>>>

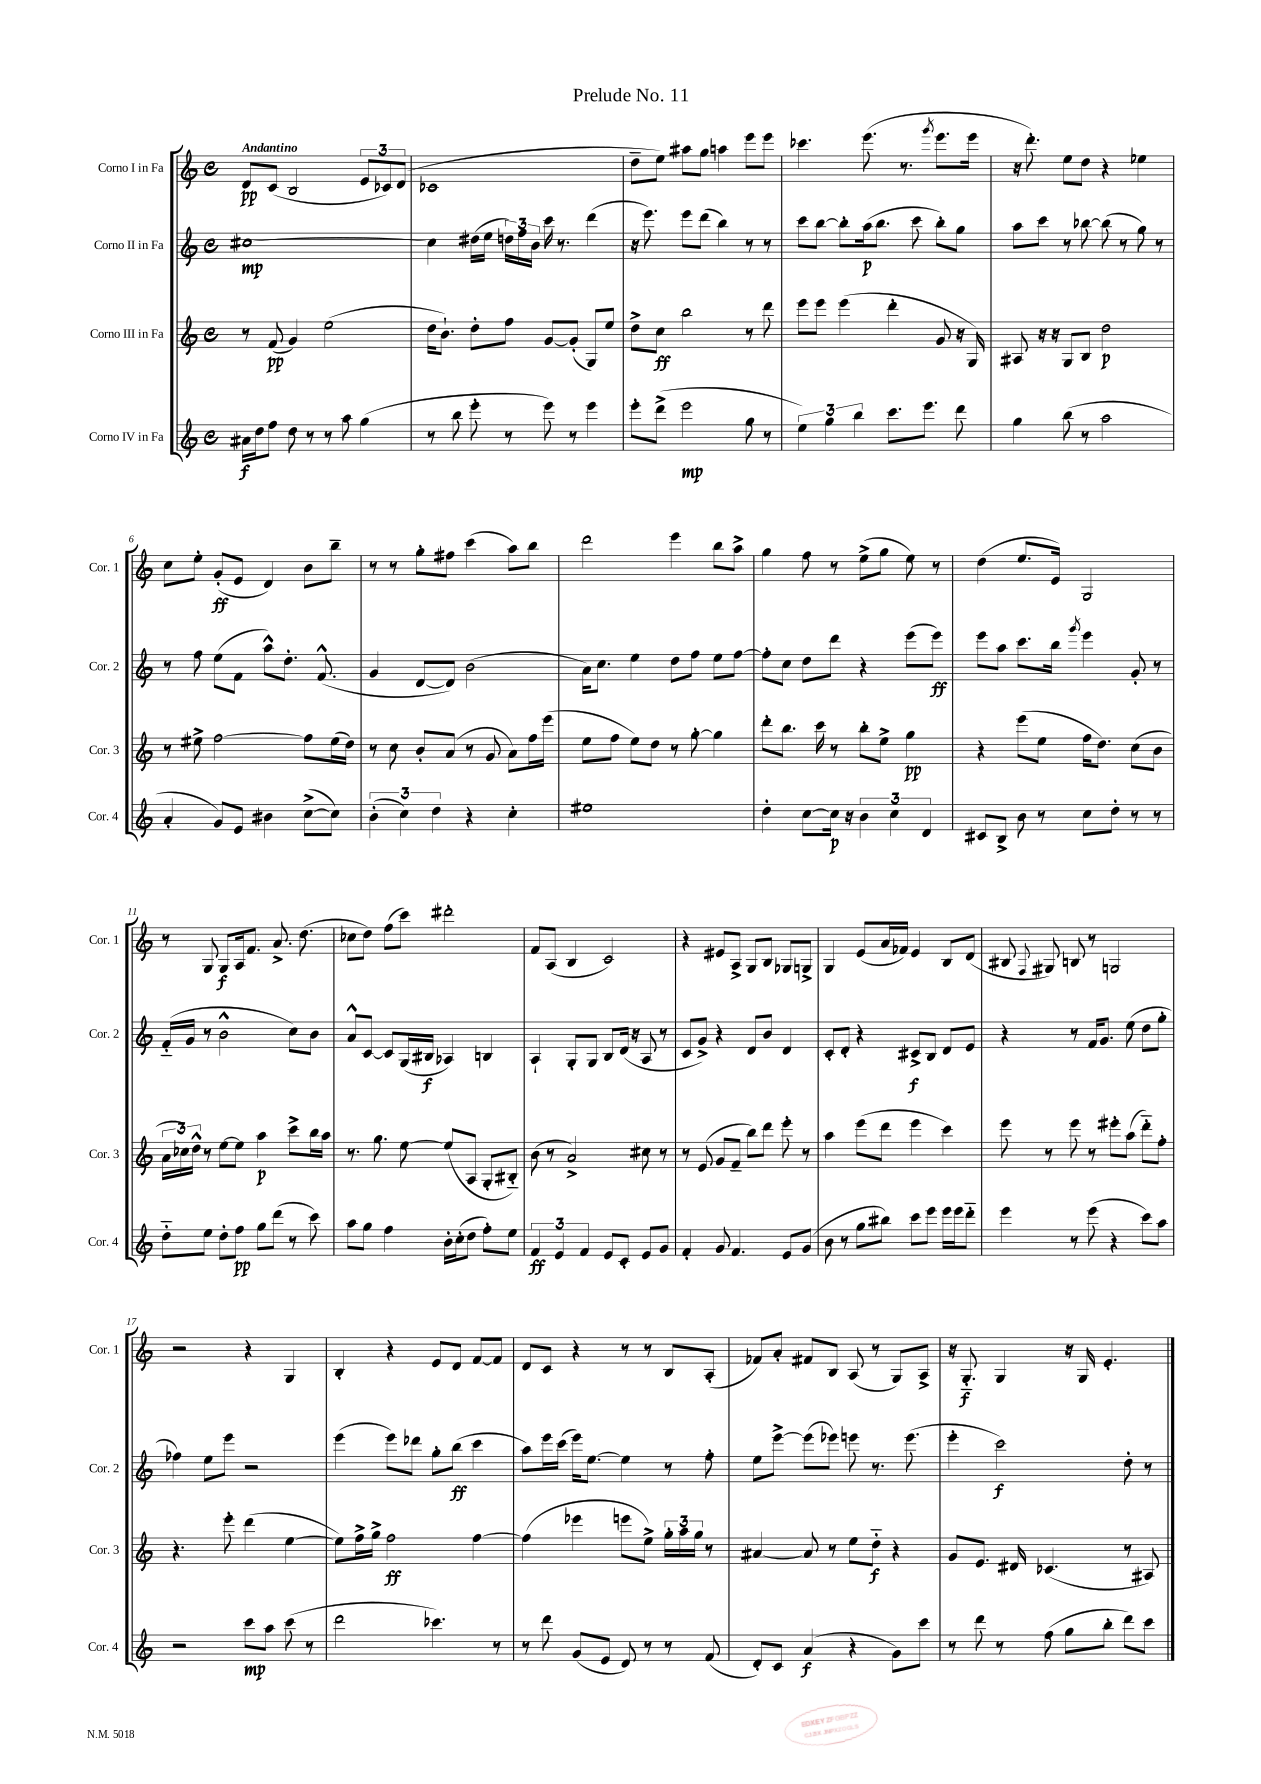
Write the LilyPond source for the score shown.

\header { title = "Prelude No. 11" }
<<
\new StaffGroup <<
\new Staff = "s0" \with { instrumentName = "Corno I in Fa" shortInstrumentName = "Cor. 1" } {
    \clef treble \key c \major \defaultTimeSignature \time 4/4 \tempo "Andantino"
    \autoBeamOff d'8[\pp c'8]( b2 \tuplet 3/2 { e'8[ ces'8) d'8]( } |
    ces'1 |
    d''8[-- e''8]) ais''8[ g''8] a''4 e'''8[ e'''8] |
    ces'''4. e'''8.( r8. \acciaccatura { g'''8 } e'''8.[ e'''16] |
    r16 d'''8.-.) e''8[ d''8] r4 ees''4 |
    c''8[ e''8]-. g'8[-.\ff( e'8] d'4) b'8[ b''8]-- |
    r8 r8 g''8[-. fis''8] c'''4( a''8[) b''8] |
    d'''2 e'''4 b''8[ a''8]-> |
    g''4 f''8 r8 e''8[->( g''8] e''8) r8 |
    d''4( e''8.[ e'16]) g2 |
    r8 g8 g8[\f a16 f'8.] a'8.-> d''8.( |
    ces''8[ d''8]) f''8[( c'''8]) dis'''2-. |
    f'8[ a8]( b4 c'2) |
    r4 eis'8[ a8]-> g8[ b8] ges8[ g8]-> |
    g4 e'8[( a'16 fes'16]) e'4 b8[ d'8]( |
    bis8 \appoggiatura { f8 } gis8) b8 r8 g2 |
    r2 r4 g4 |
    b4-. r4 e'8[ d'8] f'8[~ f'8] |
    d'8[ c'8] r4 r8 r8 b8[ a8]-.( |
    fes'8[) a'8]-. fis'8[ b8] a8( r8 g8[) a8]-> |
    r16 g8.-_\f g4 r16 g16 e'4.-. \bar "|." |
}
\new Staff = "s1" \with { instrumentName = "Corno II in Fa" shortInstrumentName = "Cor. 2" } {
    \clef treble \key c \major \defaultTimeSignature \time 4/4
    \autoBeamOff cis''1~\mp |
    cis''4 dis''16[( e''16] \tuplet 3/2 { d''16[) f''16 b'16] } c'''16 r8. d'''4( |
    r16 e'''8.) e'''8[ d'''8]( b''4) r8 r8 |
    c'''8[ b''8]~ b''8[-. a''16\p( b''8.] c'''8 b''8[-.) g''8] |
    a''8[ c'''8] r8 bes''8~ bes''8( r8 g''8) r8 |
    r8 f''8 e''8[( f'8] a''8[-^) d''8.]-. f'8.-^( |
    g'4 d'8[~ d'8]) b'2( |
    a'16[) c''8.] e''4 d''8[ f''8] e''8[ f''8]~ |
    f''8[-. c''8] d''8[ d'''8] r4 e'''8[( e'''8]\ff) |
    e'''8[ a''8] c'''8.[ b''16] \acciaccatura { g'''8 } e'''4 g'8-. r8 |
    f'16[-_( g'16] r8 b'2-^ c''8[) b'8] |
    a'8[-^ c'8]~ c'8[ g16( bis16]\f aes4) b4 |
    a4-! g8[-. g8] b8[ d'16]( r16 a8 r8 |
    c'8[ g'8]->) r4 d'8[ b'8] d'4 |
    c'8[-. d'8]-. r4 cis'8[->\f b8] d'8[ e'8] |
    r4 r8 f'16[ g'8.] e''8( d''8[ g''8]-. |
    fes''4) e''8[ e'''8] r2 |
    e'''4( e'''8[) des'''8] g''8[-. b''8]\ff( c'''4 |
    a''8[) e'''16 c'''16]( e'''16[) e''8.]~ e''4 r8 f''8-. |
    e''8[ e'''8]~-> e'''8[( ees'''8]) e'''8 r8. e'''8.( |
    e'''4-. c'''2\f) d''8-. r8 \bar "|." |
}
\new Staff = "s2" \with { instrumentName = "Corno III in Fa" shortInstrumentName = "Cor. 3" } {
    \clef treble \key c \major \defaultTimeSignature \time 4/4
    \autoBeamOff r8 f'8\pp( g'4) e''2( |
    d''16[ b'8.]-!) d''8[-. f''8] g'8[~ g'8]-.( g8[) e''8] |
    d''8[-> c''8]\ff b''2 r8 d'''8 |
    e'''8[ e'''8] e'''4( d'''4-. g'8 r16 g16) |
    ais8 r16 r16 g8[ b8] d''2\p |
    r8 eis''8-> f''2~ f''8[ eis''16( d''16]) |
    r8 c''8 b'8[-. a'8]( r8 g'8 a'8[) f''16 e'''16]( |
    e''8[ f''8] e''8[) d''8] r8 g''8~-. g''4 |
    d'''8[-. b''8.] c'''16 r8 b''8[-. e''8]-> g''4\pp |
    r4 e'''8[( e''8] f''16[ d''8.]) c''8[( b'8] |
    \tuplet 3/2 { a'16[ ces''16) d''16]-^ } r8 e''8[~ e''8] a''4\p c'''8[-> b''16 a''16] |
    r8. g''8. e''8~ e''8[( a8] g8[-. bis8]-_) |
    b'8( r8 a'2->) cis''8 r8 |
    r8 e'8( g'8[ f'8]-- b''8[) d'''8] e'''8-. r8 |
    a''4 e'''8[( d'''8] e'''4 c'''4) |
    e'''8 r8 e'''8 r8 eis'''8[-. a''8]( d'''8[-_) f''8]-. |
    r4. e'''8-. d'''4( e''4~ |
    e''8[) f''16-> g''16]-> f''2\ff f''4~ |
    f''4( ees'''4 e'''8[ e''8]->) \tuplet 3/2 { g''16[-. a''16 g''16] } r8 |
    ais'4~ ais'8 r8 e''8[ d''8]-_\f r4 |
    g'8[ e'8.] dis'16 ces'4.( r8 ais8) \bar "|." |
}
\new Staff = "s3" \with { instrumentName = "Corno IV in Fa" shortInstrumentName = "Cor. 4" } {
    \clef treble \key c \major \defaultTimeSignature \time 4/4
    \autoBeamOff ais'16[\f d''16 f''8] d''8 r8 r8 a''8 g''4( |
    r8 b''8 e'''8-. r8 e'''8) r8 e'''4 |
    e'''8[-. d'''8]->( e'''2\mp g''8 r8 |
    \tuplet 3/2 { e''4) g''4 b''4 } c'''8.[ e'''8.] d'''8 |
    g''4 b''8( r8 a''2 |
    a'4-. g'8[) e'8] bis'4 c''8[~->( c''8]) |
    \tuplet 3/2 { b'4-.( c''4) d''4 } r4 c''4-. |
    eis''1 |
    d''4-. c''8[~ c''16]\p r16 \tuplet 3/2 { b'4 c''4 d'4 } |
    cis'8[ b8]-> b'8 r8 c''8[ d''8]-. r8 r8 |
    d''8[-_ e''8] d''8[-. f''8]\pp g''8[ d'''8]( r8 c'''8) |
    a''8[ g''8] f''4 b'16[-. c''16-.( d''8] f''8[-.) e''8] |
    \tuplet 3/2 { f'4\ff e'4 f'4 } e'8[ c'8]-. e'8[ g'8] |
    f'4-. g'8 f'4. e'8[ g'8]( |
    b'8 r8 g''8[ bis''8]) c'''8[ e'''8] e'''16[ e'''16 d'''8]-_ |
    e'''4 r8 e'''8( r4 c'''8[) a''8] |
    r2 c'''8[\mp a''8] c'''8( r8 |
    d'''2 ces'''4.) r8 |
    r8 d'''8 g'8[( e'8] d'8) r8 r8 f'8( |
    d'8[-.) c'8] a'4\f( r4 g'8[) c'''8] |
    r8 d'''8 r8 f''8( g''8[ b''8]-. d'''8[) c'''8] \bar "|." |
}
>>
>>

<<<

WORK REQUIRED:
Copy out each line of the listing above that contains the string "tuplet".

FINISHED EXERCISE:
    \autoBeamOff d'8[\pp c'8]( b2 \tuplet 3/2 { e'8[ ces'8) d'8]( } |
    cis''4 dis''16[( e''16] \tuplet 3/2 { d''16[) f''16 b'16] } c'''16 r8. d'''4( |
    \tuplet 3/2 { a'16[ ces''16) d''16]-^ } r8 e''8[~ e''8] a''4\p c'''8[-> b''16 a''16] |
    f''4( ees'''4 e'''8[ e''8]->) \tuplet 3/2 { g''16[-. a''16 g''16] } r8 |
    \tuplet 3/2 { e''4) g''4 b''4 } c'''8.[ e'''8.] d'''8 |
    \tuplet 3/2 { b'4-.( c''4) d''4 } r4 c''4-. |
    d''4-. c''8[~ c''16]\p r16 \tuplet 3/2 { b'4 c''4 d'4 } |
    \tuplet 3/2 { f'4\ff e'4 f'4 } e'8[ c'8]-. e'8[ g'8] |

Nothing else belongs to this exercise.